● **Exercise requirements**
Transcription task. Write out each entry verbatim and exclude any image.

[Extracted data entries]

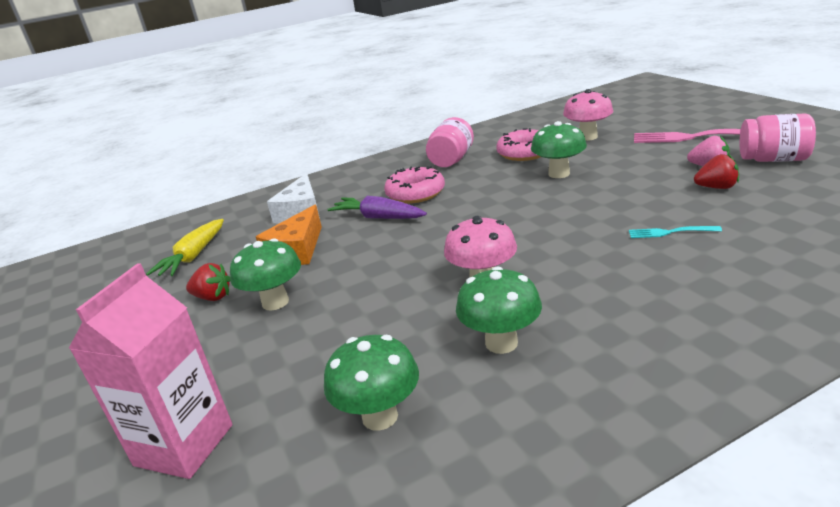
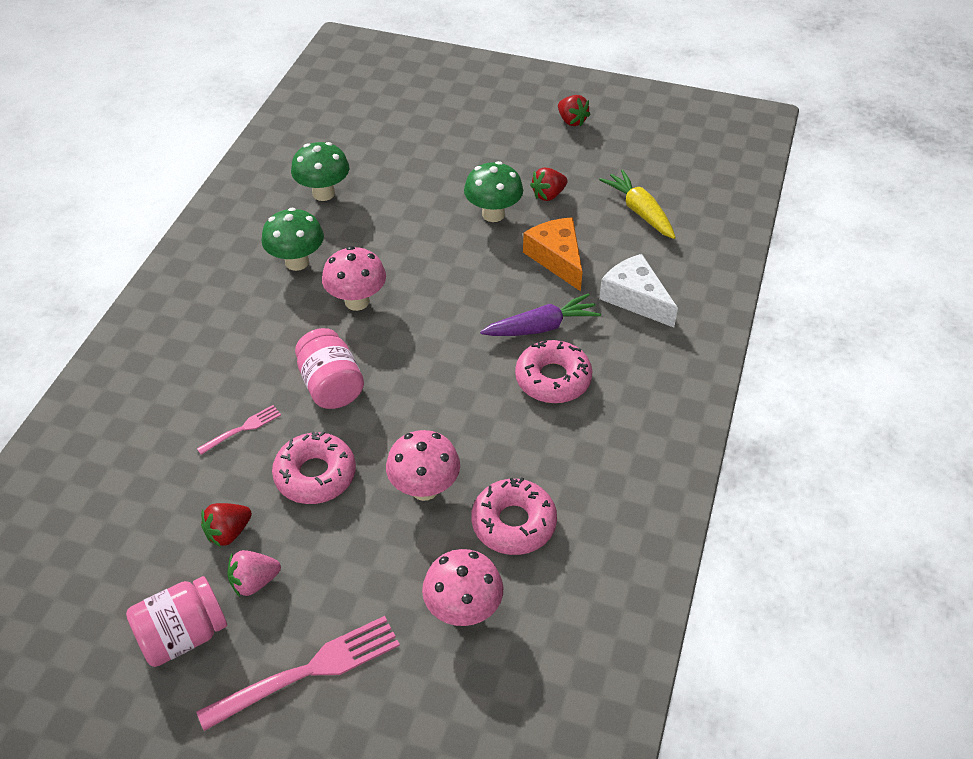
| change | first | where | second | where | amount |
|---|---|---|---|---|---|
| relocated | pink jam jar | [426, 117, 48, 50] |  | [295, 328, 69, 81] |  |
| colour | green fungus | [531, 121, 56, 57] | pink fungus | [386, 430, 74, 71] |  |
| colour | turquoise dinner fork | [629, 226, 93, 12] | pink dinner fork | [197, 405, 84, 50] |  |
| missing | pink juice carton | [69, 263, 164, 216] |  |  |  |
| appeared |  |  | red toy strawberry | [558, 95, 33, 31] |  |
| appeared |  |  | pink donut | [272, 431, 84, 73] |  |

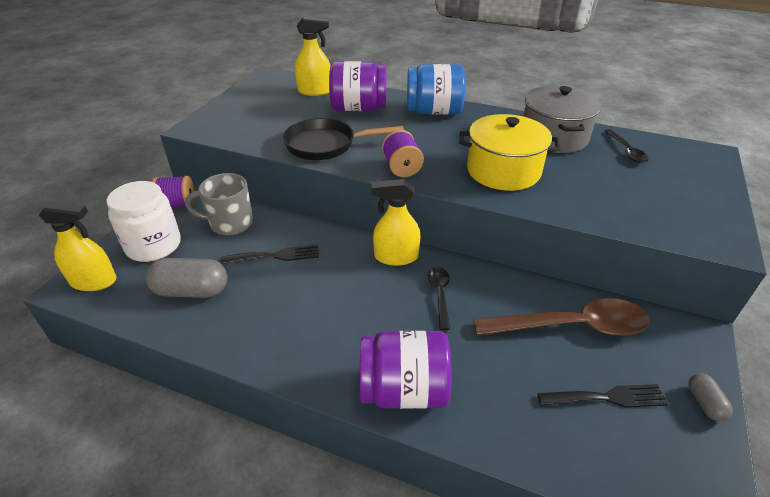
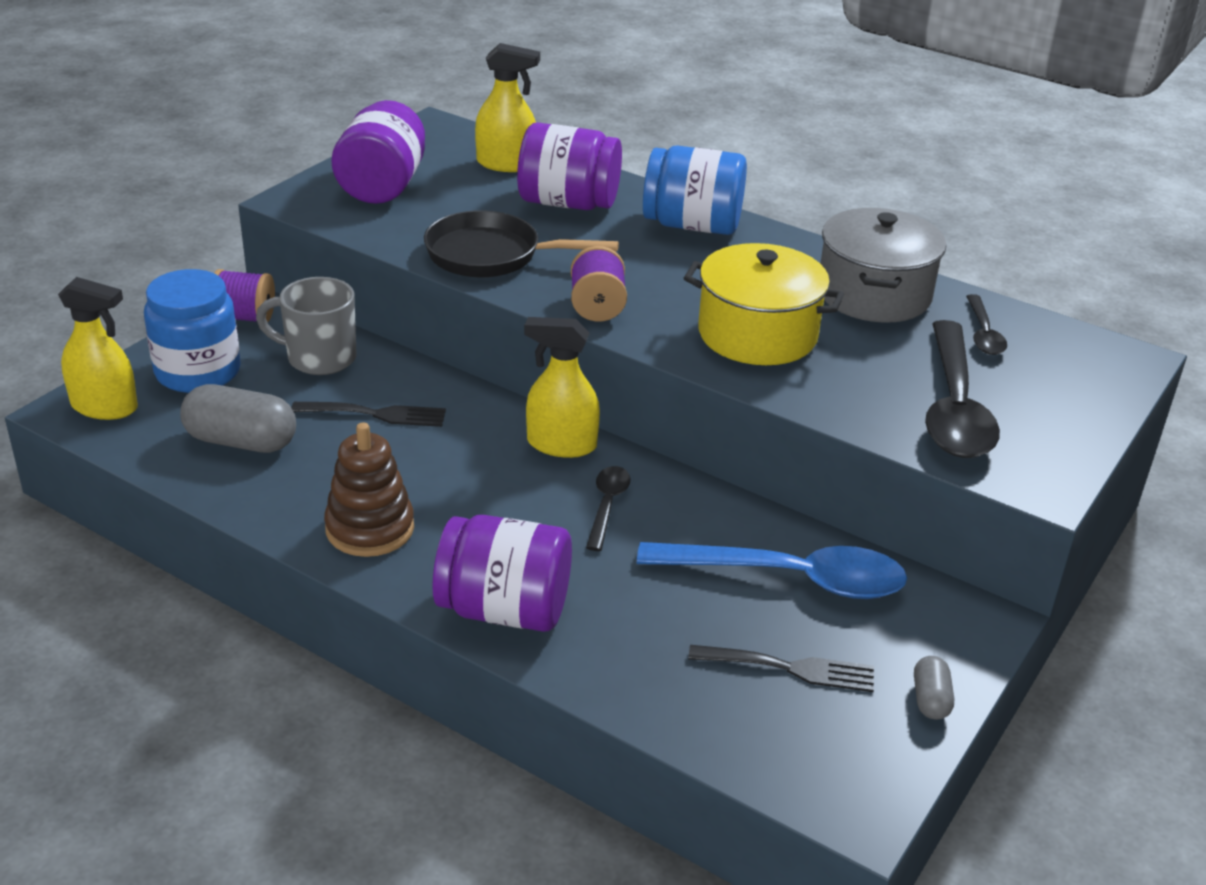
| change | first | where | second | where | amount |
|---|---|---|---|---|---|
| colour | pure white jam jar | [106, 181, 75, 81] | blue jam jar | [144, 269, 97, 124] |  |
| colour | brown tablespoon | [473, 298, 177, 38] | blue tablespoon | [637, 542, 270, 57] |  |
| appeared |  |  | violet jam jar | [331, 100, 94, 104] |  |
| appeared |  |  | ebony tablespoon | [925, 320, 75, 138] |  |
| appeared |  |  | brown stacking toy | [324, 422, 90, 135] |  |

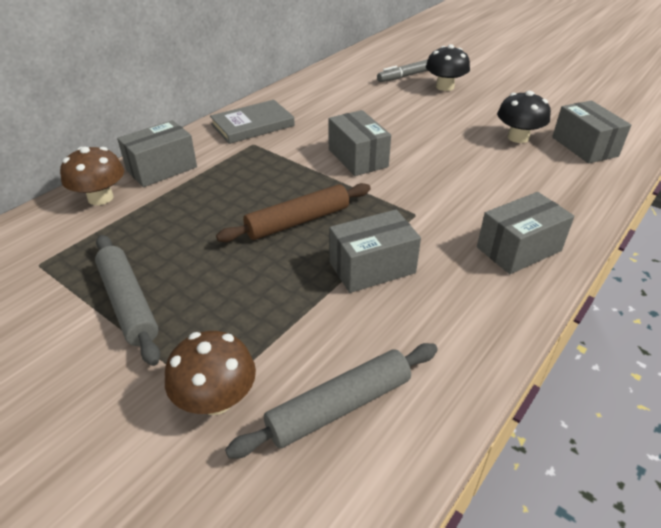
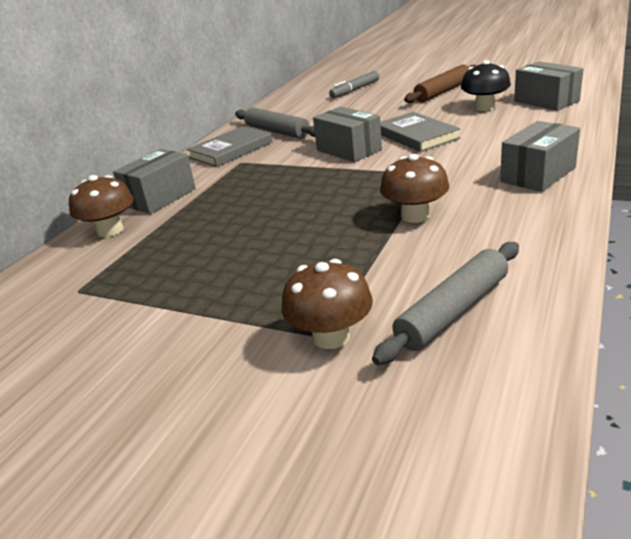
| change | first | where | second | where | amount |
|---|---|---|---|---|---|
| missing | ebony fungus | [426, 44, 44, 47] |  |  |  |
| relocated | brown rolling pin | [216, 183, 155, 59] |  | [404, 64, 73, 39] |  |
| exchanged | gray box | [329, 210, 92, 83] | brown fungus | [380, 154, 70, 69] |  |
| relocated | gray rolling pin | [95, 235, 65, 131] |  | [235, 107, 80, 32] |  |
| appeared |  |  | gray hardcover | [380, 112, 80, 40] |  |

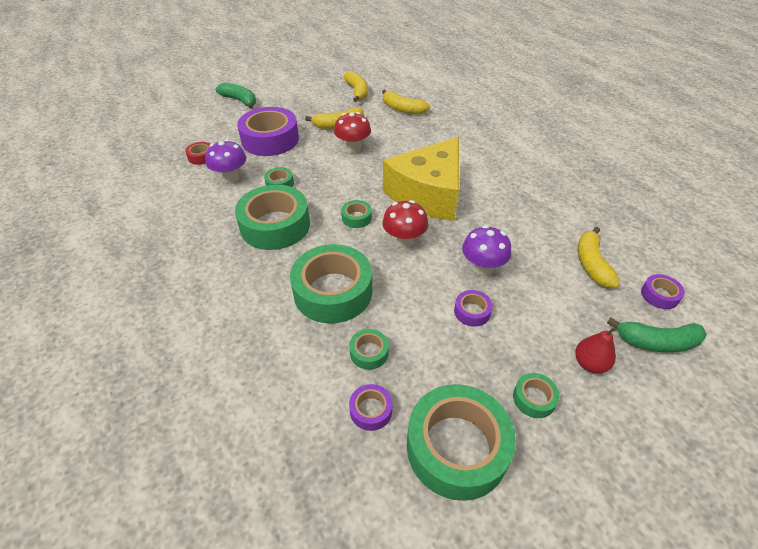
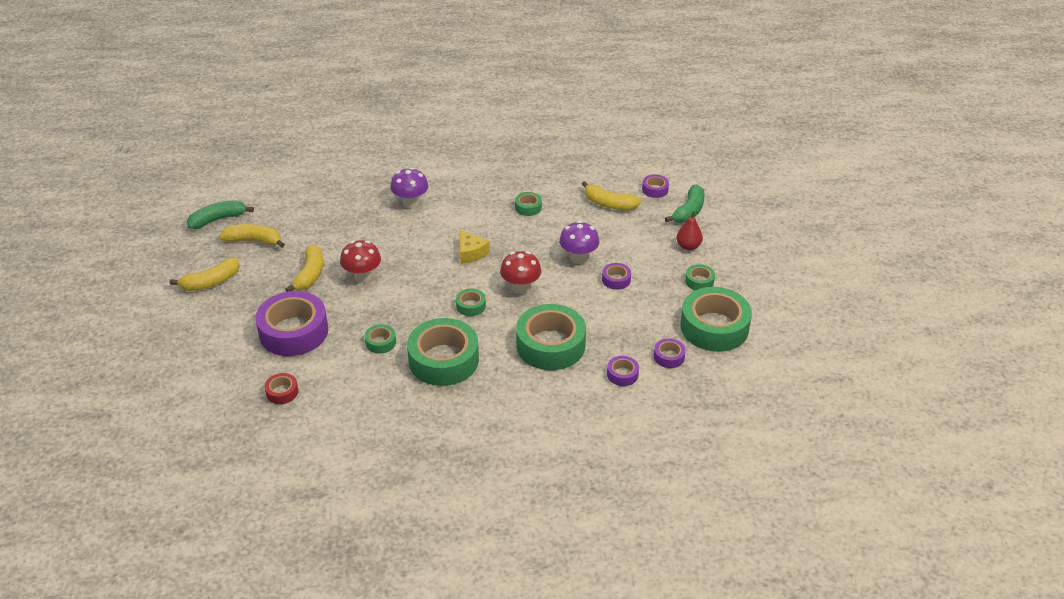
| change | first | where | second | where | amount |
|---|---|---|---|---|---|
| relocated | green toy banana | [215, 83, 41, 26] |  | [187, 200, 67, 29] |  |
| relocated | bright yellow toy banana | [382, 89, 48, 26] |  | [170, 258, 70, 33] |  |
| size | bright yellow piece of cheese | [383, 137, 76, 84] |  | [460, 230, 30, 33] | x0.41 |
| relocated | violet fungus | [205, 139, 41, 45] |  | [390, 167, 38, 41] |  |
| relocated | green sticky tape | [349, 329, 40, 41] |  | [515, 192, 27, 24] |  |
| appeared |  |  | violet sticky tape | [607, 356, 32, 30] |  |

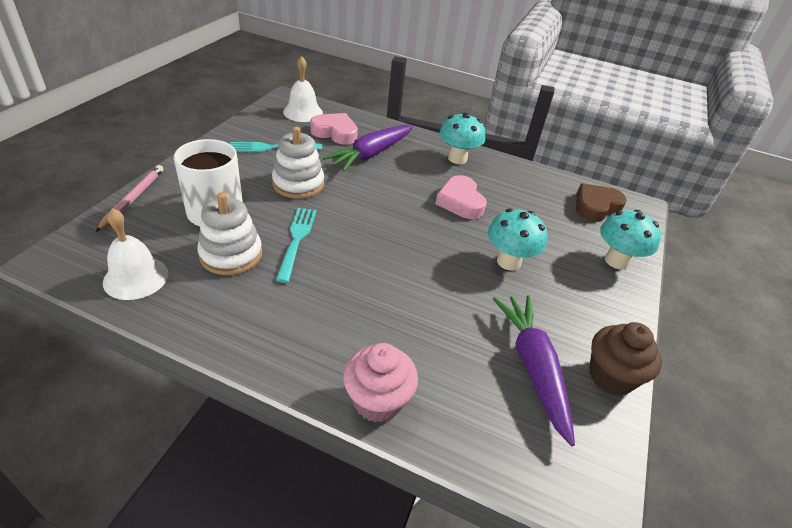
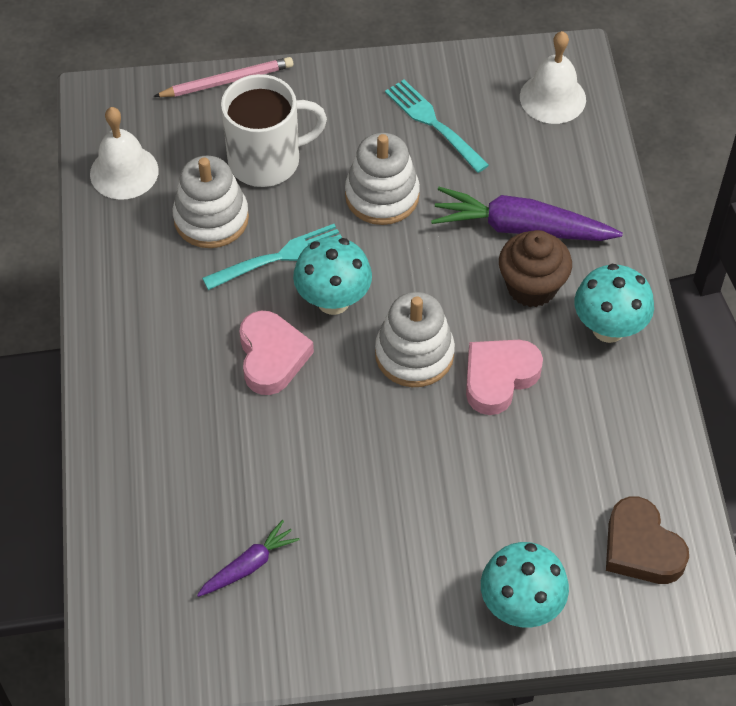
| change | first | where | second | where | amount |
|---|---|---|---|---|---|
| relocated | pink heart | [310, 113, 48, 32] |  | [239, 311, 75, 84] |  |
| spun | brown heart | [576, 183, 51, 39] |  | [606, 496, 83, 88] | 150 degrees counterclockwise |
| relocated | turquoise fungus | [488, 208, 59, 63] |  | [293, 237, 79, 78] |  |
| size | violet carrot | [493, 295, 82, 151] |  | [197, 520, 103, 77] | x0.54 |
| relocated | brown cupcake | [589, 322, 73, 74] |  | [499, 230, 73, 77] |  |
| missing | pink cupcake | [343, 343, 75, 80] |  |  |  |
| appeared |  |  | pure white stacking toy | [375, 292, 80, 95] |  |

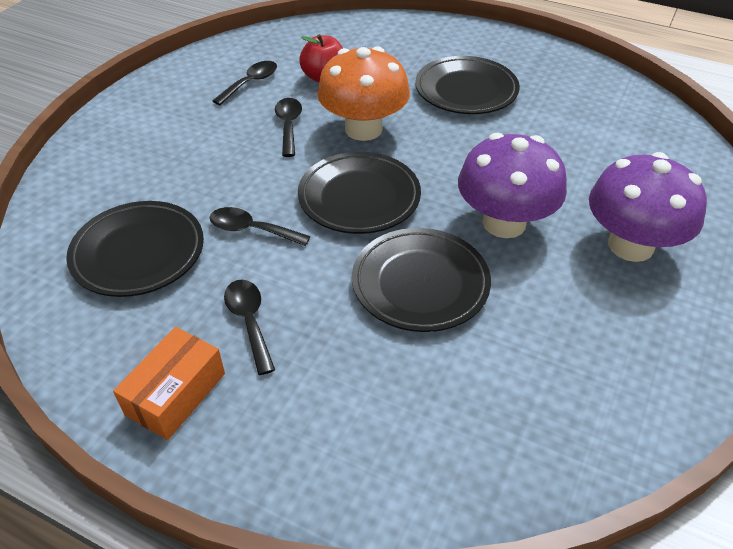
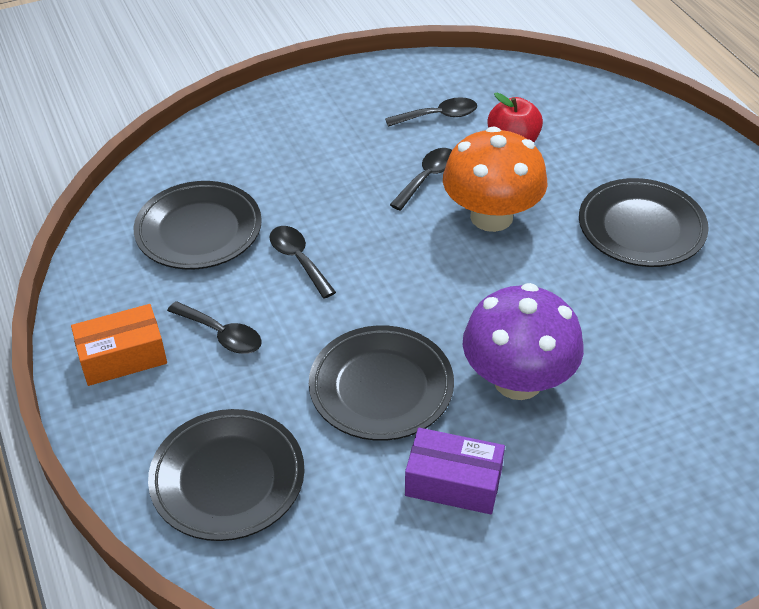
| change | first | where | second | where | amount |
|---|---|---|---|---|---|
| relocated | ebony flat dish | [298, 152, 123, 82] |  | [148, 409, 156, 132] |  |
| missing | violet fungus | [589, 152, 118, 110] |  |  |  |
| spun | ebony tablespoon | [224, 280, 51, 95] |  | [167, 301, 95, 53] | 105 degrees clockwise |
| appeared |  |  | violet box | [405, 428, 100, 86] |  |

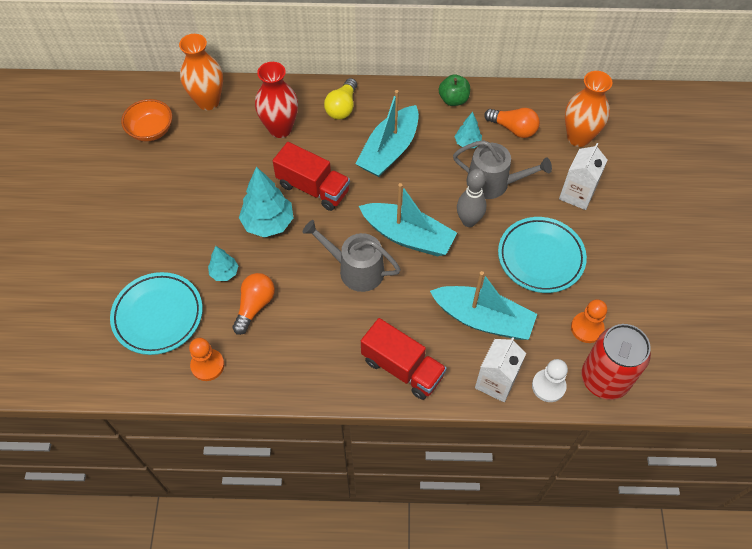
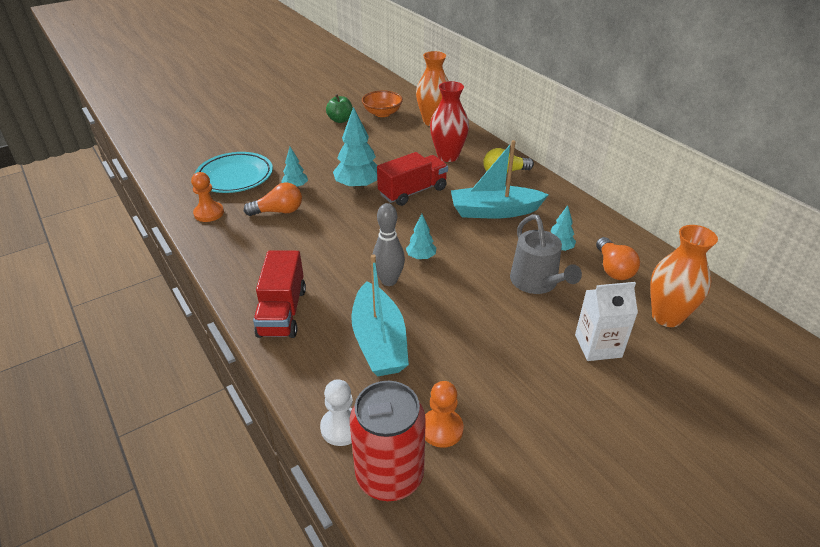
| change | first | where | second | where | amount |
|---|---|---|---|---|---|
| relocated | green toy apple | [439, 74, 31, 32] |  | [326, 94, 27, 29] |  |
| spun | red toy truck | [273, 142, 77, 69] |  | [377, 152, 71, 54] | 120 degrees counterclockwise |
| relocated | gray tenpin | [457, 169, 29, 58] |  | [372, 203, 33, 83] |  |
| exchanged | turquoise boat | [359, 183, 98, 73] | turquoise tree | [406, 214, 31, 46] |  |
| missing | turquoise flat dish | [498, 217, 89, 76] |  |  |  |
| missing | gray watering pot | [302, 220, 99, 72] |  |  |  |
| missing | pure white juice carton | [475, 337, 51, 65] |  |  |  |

● **Answer for the task**
| change | first | where | second | where | amount |
|---|---|---|---|---|---|
| relocated | pink jam jar | [426, 117, 48, 50] |  | [295, 328, 69, 81] |  |
| colour | green fungus | [531, 121, 56, 57] | pink fungus | [386, 430, 74, 71] |  |
| colour | turquoise dinner fork | [629, 226, 93, 12] | pink dinner fork | [197, 405, 84, 50] |  |
| missing | pink juice carton | [69, 263, 164, 216] |  |  |  |
| appeared |  |  | red toy strawberry | [558, 95, 33, 31] |  |
| appeared |  |  | pink donut | [272, 431, 84, 73] |  |

| change | first | where | second | where | amount |
|---|---|---|---|---|---|
| colour | pure white jam jar | [106, 181, 75, 81] | blue jam jar | [144, 269, 97, 124] |  |
| colour | brown tablespoon | [473, 298, 177, 38] | blue tablespoon | [637, 542, 270, 57] |  |
| appeared |  |  | violet jam jar | [331, 100, 94, 104] |  |
| appeared |  |  | ebony tablespoon | [925, 320, 75, 138] |  |
| appeared |  |  | brown stacking toy | [324, 422, 90, 135] |  |

| change | first | where | second | where | amount |
|---|---|---|---|---|---|
| missing | ebony fungus | [426, 44, 44, 47] |  |  |  |
| relocated | brown rolling pin | [216, 183, 155, 59] |  | [404, 64, 73, 39] |  |
| exchanged | gray box | [329, 210, 92, 83] | brown fungus | [380, 154, 70, 69] |  |
| relocated | gray rolling pin | [95, 235, 65, 131] |  | [235, 107, 80, 32] |  |
| appeared |  |  | gray hardcover | [380, 112, 80, 40] |  |

| change | first | where | second | where | amount |
|---|---|---|---|---|---|
| relocated | green toy banana | [215, 83, 41, 26] |  | [187, 200, 67, 29] |  |
| relocated | bright yellow toy banana | [382, 89, 48, 26] |  | [170, 258, 70, 33] |  |
| size | bright yellow piece of cheese | [383, 137, 76, 84] |  | [460, 230, 30, 33] | x0.41 |
| relocated | violet fungus | [205, 139, 41, 45] |  | [390, 167, 38, 41] |  |
| relocated | green sticky tape | [349, 329, 40, 41] |  | [515, 192, 27, 24] |  |
| appeared |  |  | violet sticky tape | [607, 356, 32, 30] |  |

| change | first | where | second | where | amount |
|---|---|---|---|---|---|
| relocated | pink heart | [310, 113, 48, 32] |  | [239, 311, 75, 84] |  |
| spun | brown heart | [576, 183, 51, 39] |  | [606, 496, 83, 88] | 150 degrees counterclockwise |
| relocated | turquoise fungus | [488, 208, 59, 63] |  | [293, 237, 79, 78] |  |
| size | violet carrot | [493, 295, 82, 151] |  | [197, 520, 103, 77] | x0.54 |
| relocated | brown cupcake | [589, 322, 73, 74] |  | [499, 230, 73, 77] |  |
| missing | pink cupcake | [343, 343, 75, 80] |  |  |  |
| appeared |  |  | pure white stacking toy | [375, 292, 80, 95] |  |

| change | first | where | second | where | amount |
|---|---|---|---|---|---|
| relocated | ebony flat dish | [298, 152, 123, 82] |  | [148, 409, 156, 132] |  |
| missing | violet fungus | [589, 152, 118, 110] |  |  |  |
| spun | ebony tablespoon | [224, 280, 51, 95] |  | [167, 301, 95, 53] | 105 degrees clockwise |
| appeared |  |  | violet box | [405, 428, 100, 86] |  |

| change | first | where | second | where | amount |
|---|---|---|---|---|---|
| relocated | green toy apple | [439, 74, 31, 32] |  | [326, 94, 27, 29] |  |
| spun | red toy truck | [273, 142, 77, 69] |  | [377, 152, 71, 54] | 120 degrees counterclockwise |
| relocated | gray tenpin | [457, 169, 29, 58] |  | [372, 203, 33, 83] |  |
| exchanged | turquoise boat | [359, 183, 98, 73] | turquoise tree | [406, 214, 31, 46] |  |
| missing | turquoise flat dish | [498, 217, 89, 76] |  |  |  |
| missing | gray watering pot | [302, 220, 99, 72] |  |  |  |
| missing | pure white juice carton | [475, 337, 51, 65] |  |  |  |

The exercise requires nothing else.